Directions:
The line containing "none -> brown round brick B5:C6 level 1" marks where to begin; quote it and every line after it through the end of the data, exactly as written.

Provided data:
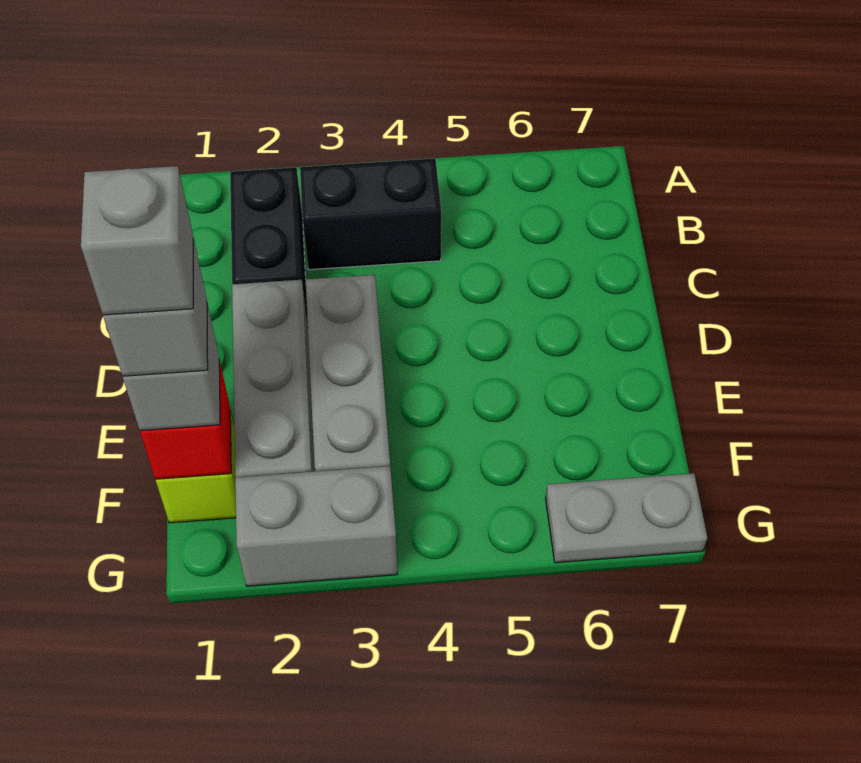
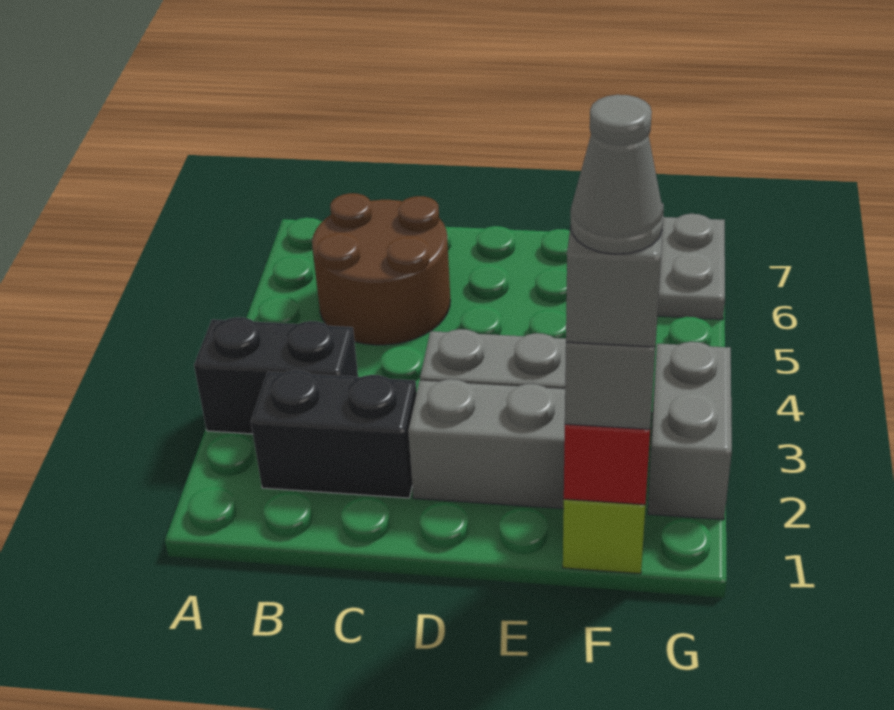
black brick B3:B4 level 1 -> black brick A3:B3 level 1
none -> brown round brick B5:C6 level 1
grey brick F1 level 5 -> grey cone F1 level 5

The answer:
none -> brown round brick B5:C6 level 1
grey brick F1 level 5 -> grey cone F1 level 5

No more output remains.